Exercise requirements: Rename "video" as "recording" in the rows from the line with "Find the pixel" to the line with "(B) rotated left", and give those lines back otherwise unchanged.

Records of spatial reasoning questions:

****

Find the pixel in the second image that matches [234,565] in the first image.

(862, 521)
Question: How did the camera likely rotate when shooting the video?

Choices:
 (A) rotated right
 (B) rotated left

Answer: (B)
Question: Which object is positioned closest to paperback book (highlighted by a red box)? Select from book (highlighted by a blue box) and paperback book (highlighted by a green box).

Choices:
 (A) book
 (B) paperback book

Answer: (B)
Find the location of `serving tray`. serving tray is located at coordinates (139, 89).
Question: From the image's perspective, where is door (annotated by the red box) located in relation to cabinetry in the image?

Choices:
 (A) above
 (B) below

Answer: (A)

****

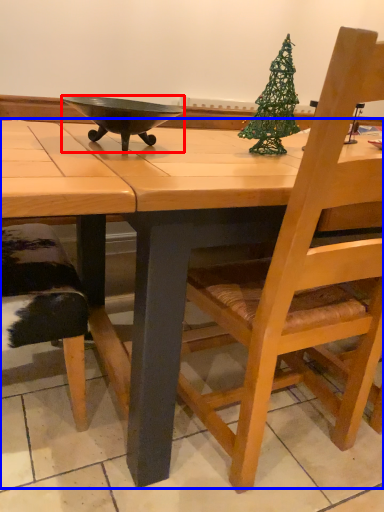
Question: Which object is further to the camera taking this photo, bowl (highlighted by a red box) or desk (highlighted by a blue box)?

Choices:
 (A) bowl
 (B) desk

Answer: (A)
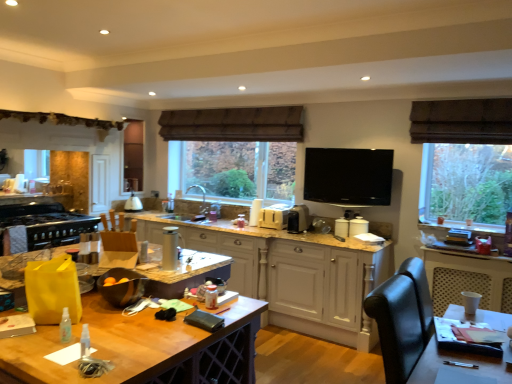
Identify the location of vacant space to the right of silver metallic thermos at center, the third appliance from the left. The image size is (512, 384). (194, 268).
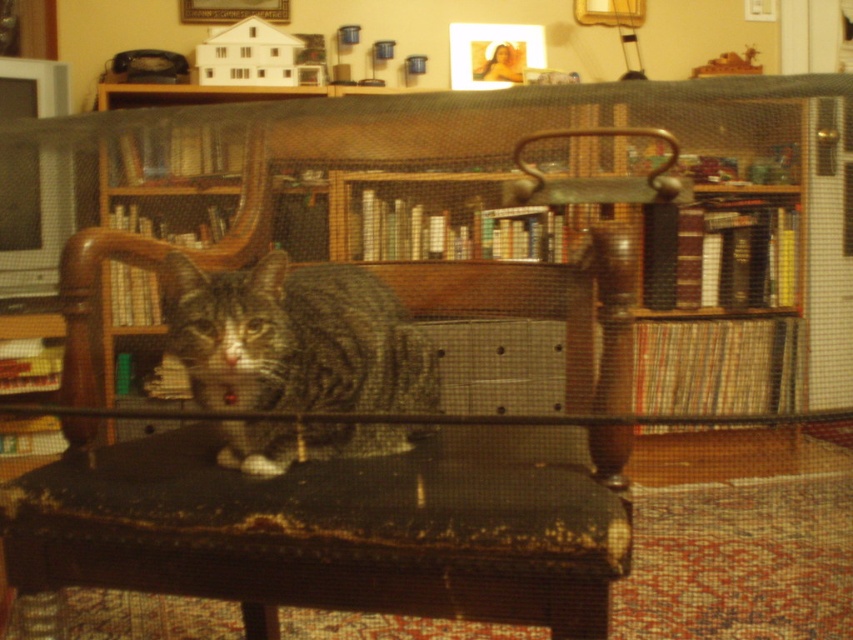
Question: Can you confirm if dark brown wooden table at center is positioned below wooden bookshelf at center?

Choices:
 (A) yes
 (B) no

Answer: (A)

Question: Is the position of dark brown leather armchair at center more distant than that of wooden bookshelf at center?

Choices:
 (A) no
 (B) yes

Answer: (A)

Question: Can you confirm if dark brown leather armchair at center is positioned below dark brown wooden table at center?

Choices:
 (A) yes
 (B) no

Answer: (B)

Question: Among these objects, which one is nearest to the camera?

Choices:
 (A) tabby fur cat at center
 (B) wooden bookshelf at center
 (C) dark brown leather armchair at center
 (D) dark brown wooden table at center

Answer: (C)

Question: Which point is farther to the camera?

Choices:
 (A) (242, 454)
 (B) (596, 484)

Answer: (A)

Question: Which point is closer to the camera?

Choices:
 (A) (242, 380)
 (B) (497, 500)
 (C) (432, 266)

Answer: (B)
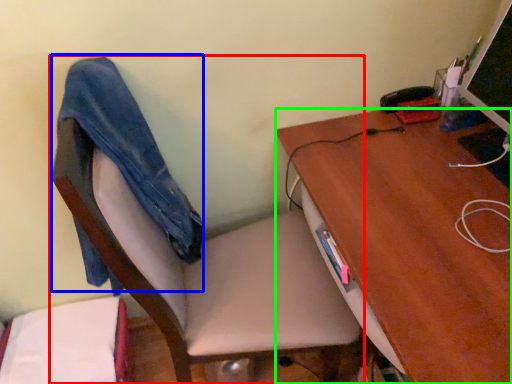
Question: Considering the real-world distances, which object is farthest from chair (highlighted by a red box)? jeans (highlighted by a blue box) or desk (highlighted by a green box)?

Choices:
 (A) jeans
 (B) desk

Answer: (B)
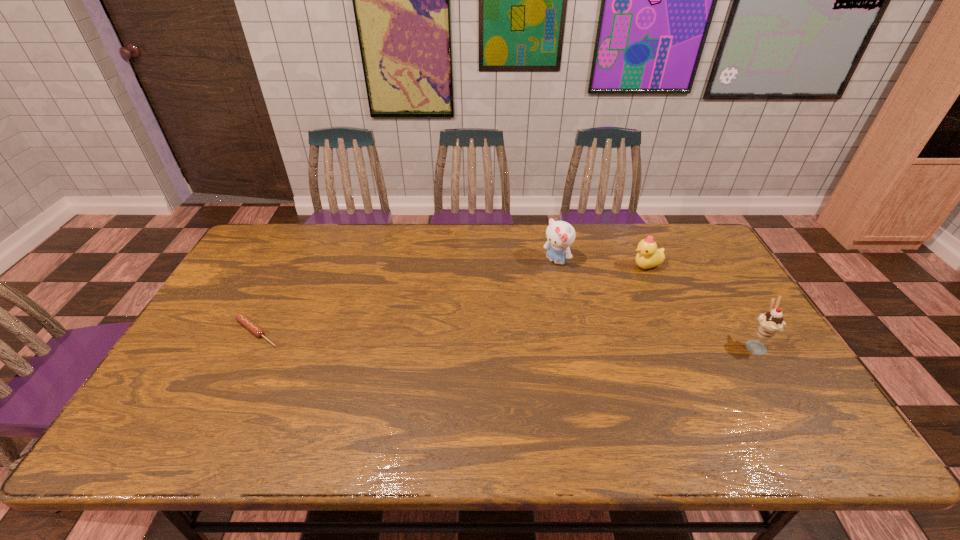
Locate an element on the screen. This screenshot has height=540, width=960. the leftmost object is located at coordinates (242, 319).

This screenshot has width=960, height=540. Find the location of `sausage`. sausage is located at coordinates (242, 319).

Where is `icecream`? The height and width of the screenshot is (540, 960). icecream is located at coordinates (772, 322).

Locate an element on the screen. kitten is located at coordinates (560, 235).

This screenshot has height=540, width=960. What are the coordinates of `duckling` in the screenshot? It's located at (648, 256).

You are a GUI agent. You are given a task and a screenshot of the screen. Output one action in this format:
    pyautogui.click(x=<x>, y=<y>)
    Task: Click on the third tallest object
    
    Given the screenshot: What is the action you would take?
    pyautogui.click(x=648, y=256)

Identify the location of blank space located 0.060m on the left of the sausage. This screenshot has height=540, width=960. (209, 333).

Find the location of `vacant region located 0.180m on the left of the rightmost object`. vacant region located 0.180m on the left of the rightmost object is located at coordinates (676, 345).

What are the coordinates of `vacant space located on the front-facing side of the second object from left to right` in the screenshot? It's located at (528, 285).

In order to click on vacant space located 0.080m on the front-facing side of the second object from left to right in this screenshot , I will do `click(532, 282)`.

****

Output below:
Find the pixel in the second image that matches [234,565] in the first image.

(862, 521)
Question: How did the camera likely rotate when shooting the recording?

Choices:
 (A) rotated right
 (B) rotated left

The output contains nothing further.